▸ **Exercise description**
For each line below, write it out exactly as it appears.

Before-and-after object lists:
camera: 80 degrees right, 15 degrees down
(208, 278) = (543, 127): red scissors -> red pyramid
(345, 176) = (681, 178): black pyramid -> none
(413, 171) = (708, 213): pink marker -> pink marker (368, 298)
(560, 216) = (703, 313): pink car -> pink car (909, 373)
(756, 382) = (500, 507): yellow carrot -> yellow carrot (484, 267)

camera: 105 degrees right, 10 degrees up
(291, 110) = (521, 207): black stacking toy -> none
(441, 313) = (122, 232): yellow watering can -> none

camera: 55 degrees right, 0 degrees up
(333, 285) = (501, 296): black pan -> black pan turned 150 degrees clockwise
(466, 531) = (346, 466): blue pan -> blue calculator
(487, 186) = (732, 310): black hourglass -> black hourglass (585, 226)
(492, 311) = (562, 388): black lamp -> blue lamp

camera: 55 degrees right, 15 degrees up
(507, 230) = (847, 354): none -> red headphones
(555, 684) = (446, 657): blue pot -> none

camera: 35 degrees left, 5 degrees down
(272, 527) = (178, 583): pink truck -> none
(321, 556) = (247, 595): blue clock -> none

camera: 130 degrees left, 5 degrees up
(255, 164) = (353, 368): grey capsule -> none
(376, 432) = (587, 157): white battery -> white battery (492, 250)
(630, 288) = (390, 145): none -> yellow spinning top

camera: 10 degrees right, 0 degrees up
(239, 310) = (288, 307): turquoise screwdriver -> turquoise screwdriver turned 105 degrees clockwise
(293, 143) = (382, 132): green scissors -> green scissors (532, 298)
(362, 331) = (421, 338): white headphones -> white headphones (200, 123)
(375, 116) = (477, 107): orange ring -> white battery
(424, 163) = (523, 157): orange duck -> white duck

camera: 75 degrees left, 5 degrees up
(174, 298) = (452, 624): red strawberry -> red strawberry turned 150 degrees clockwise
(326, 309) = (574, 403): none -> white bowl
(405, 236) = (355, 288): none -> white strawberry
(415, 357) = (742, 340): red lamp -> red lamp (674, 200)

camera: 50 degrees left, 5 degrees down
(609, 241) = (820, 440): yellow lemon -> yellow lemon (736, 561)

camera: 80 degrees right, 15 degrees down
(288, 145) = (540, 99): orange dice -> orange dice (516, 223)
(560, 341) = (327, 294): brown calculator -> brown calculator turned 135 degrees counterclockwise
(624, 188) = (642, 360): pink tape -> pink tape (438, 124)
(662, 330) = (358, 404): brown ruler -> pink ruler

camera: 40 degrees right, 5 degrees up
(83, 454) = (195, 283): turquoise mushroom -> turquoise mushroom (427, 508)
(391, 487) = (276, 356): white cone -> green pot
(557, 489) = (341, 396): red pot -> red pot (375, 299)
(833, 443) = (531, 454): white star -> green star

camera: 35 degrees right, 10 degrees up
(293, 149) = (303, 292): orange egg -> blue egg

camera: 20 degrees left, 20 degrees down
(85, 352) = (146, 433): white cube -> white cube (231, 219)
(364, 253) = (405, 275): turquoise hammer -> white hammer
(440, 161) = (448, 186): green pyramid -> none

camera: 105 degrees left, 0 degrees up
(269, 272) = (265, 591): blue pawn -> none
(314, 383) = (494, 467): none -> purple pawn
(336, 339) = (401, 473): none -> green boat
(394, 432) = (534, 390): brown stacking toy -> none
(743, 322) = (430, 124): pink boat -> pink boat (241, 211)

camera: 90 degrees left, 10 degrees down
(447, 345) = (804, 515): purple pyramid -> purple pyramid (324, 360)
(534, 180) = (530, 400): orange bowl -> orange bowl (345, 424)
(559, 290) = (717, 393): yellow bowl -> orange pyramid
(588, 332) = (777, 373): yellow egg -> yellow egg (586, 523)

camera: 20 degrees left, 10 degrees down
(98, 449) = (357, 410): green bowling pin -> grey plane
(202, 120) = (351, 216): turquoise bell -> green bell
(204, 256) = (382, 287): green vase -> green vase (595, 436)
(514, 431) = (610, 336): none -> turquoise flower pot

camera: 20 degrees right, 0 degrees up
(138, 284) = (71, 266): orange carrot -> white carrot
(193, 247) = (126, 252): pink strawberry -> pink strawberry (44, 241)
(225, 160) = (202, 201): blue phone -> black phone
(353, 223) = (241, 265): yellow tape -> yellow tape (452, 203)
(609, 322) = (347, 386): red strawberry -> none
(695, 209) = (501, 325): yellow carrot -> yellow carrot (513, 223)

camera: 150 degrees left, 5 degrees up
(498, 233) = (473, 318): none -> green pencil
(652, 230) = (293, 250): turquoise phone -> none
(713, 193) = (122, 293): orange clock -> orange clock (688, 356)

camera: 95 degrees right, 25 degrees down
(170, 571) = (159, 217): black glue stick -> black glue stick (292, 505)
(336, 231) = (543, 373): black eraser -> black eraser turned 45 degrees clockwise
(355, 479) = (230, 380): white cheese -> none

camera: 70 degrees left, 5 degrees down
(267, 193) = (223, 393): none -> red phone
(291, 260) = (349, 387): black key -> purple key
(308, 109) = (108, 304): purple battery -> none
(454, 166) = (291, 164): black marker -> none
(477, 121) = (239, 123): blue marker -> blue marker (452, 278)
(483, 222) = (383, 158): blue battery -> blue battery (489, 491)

▸ **Completed exercise**
camera: 80 degrees right, 15 degrees down
(208, 278) = (543, 127): red scissors -> red pyramid
(345, 176) = (681, 178): black pyramid -> none
(413, 171) = (708, 213): pink marker -> pink marker (368, 298)
(560, 216) = (703, 313): pink car -> pink car (909, 373)
(756, 382) = (500, 507): yellow carrot -> yellow carrot (484, 267)

camera: 105 degrees right, 10 degrees up
(291, 110) = (521, 207): black stacking toy -> none
(441, 313) = (122, 232): yellow watering can -> none

camera: 55 degrees right, 0 degrees up
(333, 285) = (501, 296): black pan -> black pan turned 150 degrees clockwise
(466, 531) = (346, 466): blue pan -> blue calculator
(487, 186) = (732, 310): black hourglass -> black hourglass (585, 226)
(492, 311) = (562, 388): black lamp -> blue lamp

camera: 55 degrees right, 15 degrees up
(507, 230) = (847, 354): none -> red headphones
(555, 684) = (446, 657): blue pot -> none

camera: 35 degrees left, 5 degrees down
(272, 527) = (178, 583): pink truck -> none
(321, 556) = (247, 595): blue clock -> none

camera: 130 degrees left, 5 degrees up
(255, 164) = (353, 368): grey capsule -> none
(376, 432) = (587, 157): white battery -> white battery (492, 250)
(630, 288) = (390, 145): none -> yellow spinning top

camera: 10 degrees right, 0 degrees up
(239, 310) = (288, 307): turquoise screwdriver -> turquoise screwdriver turned 105 degrees clockwise
(293, 143) = (382, 132): green scissors -> green scissors (532, 298)
(362, 331) = (421, 338): white headphones -> white headphones (200, 123)
(375, 116) = (477, 107): orange ring -> white battery
(424, 163) = (523, 157): orange duck -> white duck

camera: 75 degrees left, 5 degrees up
(174, 298) = (452, 624): red strawberry -> red strawberry turned 150 degrees clockwise
(326, 309) = (574, 403): none -> white bowl
(405, 236) = (355, 288): none -> white strawberry
(415, 357) = (742, 340): red lamp -> red lamp (674, 200)

camera: 50 degrees left, 5 degrees down
(609, 241) = (820, 440): yellow lemon -> yellow lemon (736, 561)

camera: 80 degrees right, 15 degrees down
(288, 145) = (540, 99): orange dice -> orange dice (516, 223)
(560, 341) = (327, 294): brown calculator -> brown calculator turned 135 degrees counterclockwise
(624, 188) = (642, 360): pink tape -> pink tape (438, 124)
(662, 330) = (358, 404): brown ruler -> pink ruler

camera: 40 degrees right, 5 degrees up
(83, 454) = (195, 283): turquoise mushroom -> turquoise mushroom (427, 508)
(391, 487) = (276, 356): white cone -> green pot
(557, 489) = (341, 396): red pot -> red pot (375, 299)
(833, 443) = (531, 454): white star -> green star

camera: 35 degrees right, 10 degrees up
(293, 149) = (303, 292): orange egg -> blue egg

camera: 20 degrees left, 20 degrees down
(85, 352) = (146, 433): white cube -> white cube (231, 219)
(364, 253) = (405, 275): turquoise hammer -> white hammer
(440, 161) = (448, 186): green pyramid -> none

camera: 105 degrees left, 0 degrees up
(269, 272) = (265, 591): blue pawn -> none
(314, 383) = (494, 467): none -> purple pawn
(336, 339) = (401, 473): none -> green boat
(394, 432) = (534, 390): brown stacking toy -> none
(743, 322) = (430, 124): pink boat -> pink boat (241, 211)

camera: 90 degrees left, 10 degrees down
(447, 345) = (804, 515): purple pyramid -> purple pyramid (324, 360)
(534, 180) = (530, 400): orange bowl -> orange bowl (345, 424)
(559, 290) = (717, 393): yellow bowl -> orange pyramid
(588, 332) = (777, 373): yellow egg -> yellow egg (586, 523)

camera: 20 degrees left, 10 degrees down
(98, 449) = (357, 410): green bowling pin -> grey plane
(202, 120) = (351, 216): turquoise bell -> green bell
(204, 256) = (382, 287): green vase -> green vase (595, 436)
(514, 431) = (610, 336): none -> turquoise flower pot

camera: 20 degrees right, 0 degrees up
(138, 284) = (71, 266): orange carrot -> white carrot
(193, 247) = (126, 252): pink strawberry -> pink strawberry (44, 241)
(225, 160) = (202, 201): blue phone -> black phone
(353, 223) = (241, 265): yellow tape -> yellow tape (452, 203)
(609, 322) = (347, 386): red strawberry -> none
(695, 209) = (501, 325): yellow carrot -> yellow carrot (513, 223)

camera: 150 degrees left, 5 degrees up
(498, 233) = (473, 318): none -> green pencil
(652, 230) = (293, 250): turquoise phone -> none
(713, 193) = (122, 293): orange clock -> orange clock (688, 356)

camera: 95 degrees right, 25 degrees down
(170, 571) = (159, 217): black glue stick -> black glue stick (292, 505)
(336, 231) = (543, 373): black eraser -> black eraser turned 45 degrees clockwise
(355, 479) = (230, 380): white cheese -> none

camera: 70 degrees left, 5 degrees down
(267, 193) = (223, 393): none -> red phone
(291, 260) = (349, 387): black key -> purple key
(308, 109) = (108, 304): purple battery -> none
(454, 166) = (291, 164): black marker -> none
(477, 121) = (239, 123): blue marker -> blue marker (452, 278)
(483, 222) = (383, 158): blue battery -> blue battery (489, 491)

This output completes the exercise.